Work out the number of lines in the listing that include the string "black". Reply with that number alone.
-------- Data supplied --------
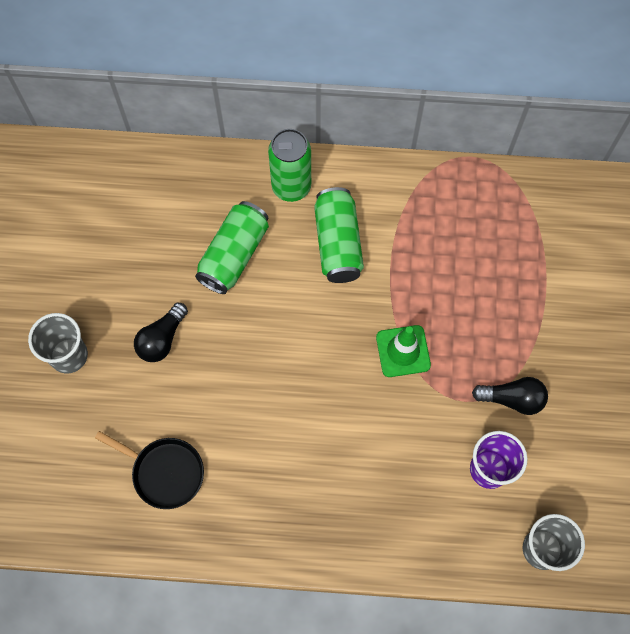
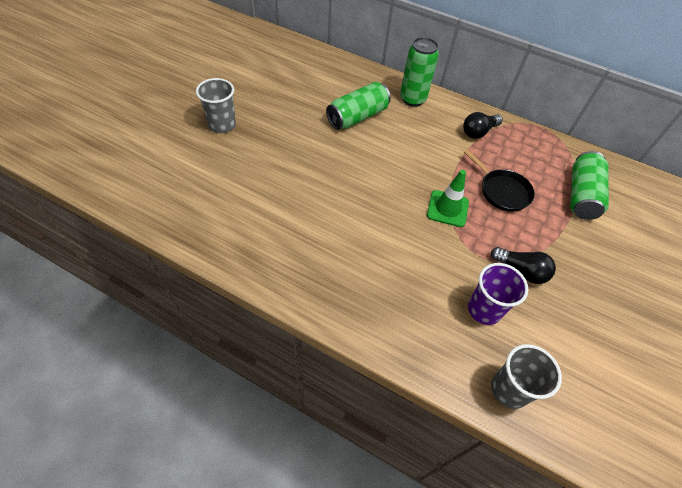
camera: 20 degrees right, 15 degrees down
(162, 339) = (285, 139): black light bulb -> black light bulb (478, 132)
(164, 472) = (239, 209): black pan -> black pan (502, 191)
(337, 243) = (429, 135): green can -> green can (581, 195)

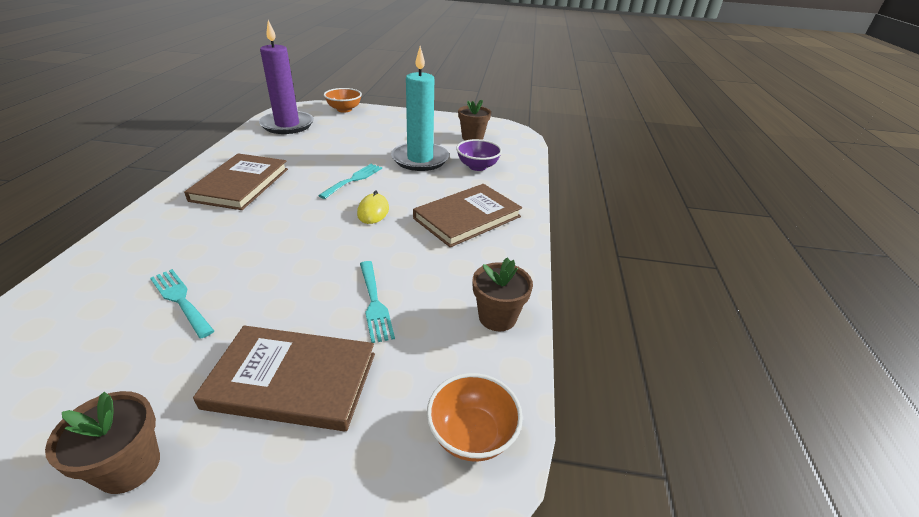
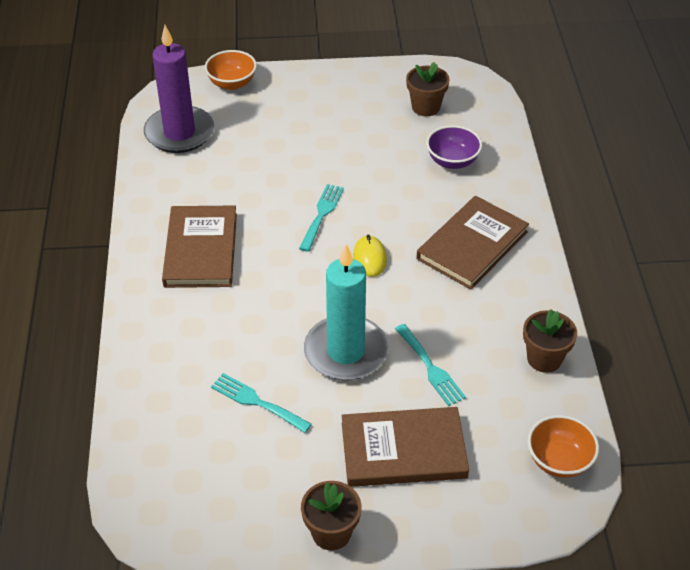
camera: 10 degrees left, 10 degrees up
(420, 159) = (380, 163): turquoise candle -> turquoise candle (346, 352)

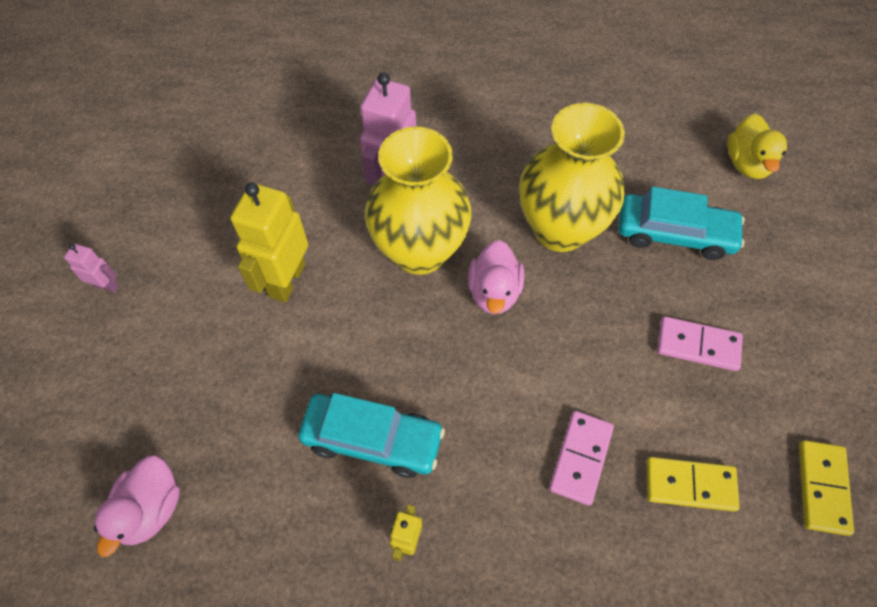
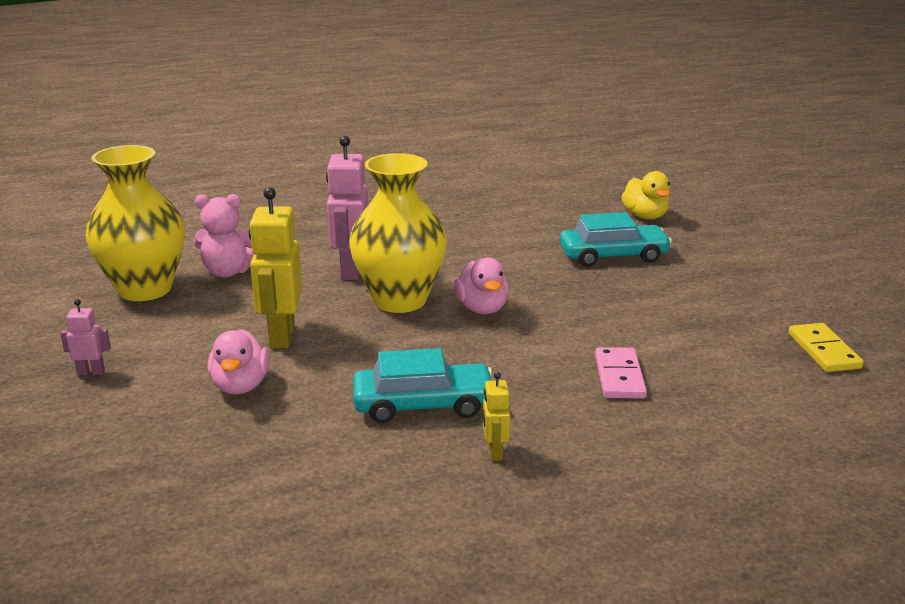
camera: 20 degrees left, 35 degrees down
(151, 509) = (219, 492): pink duck -> pink duck (240, 386)
(277, 150) = (227, 272): none -> pink teddy bear
(560, 229) = (517, 269): yellow vase -> yellow vase (145, 289)
(690, 484) = (720, 371): yellow domino -> none
(698, 345) = (673, 303): pink domino -> none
--------
» Solution for this task
2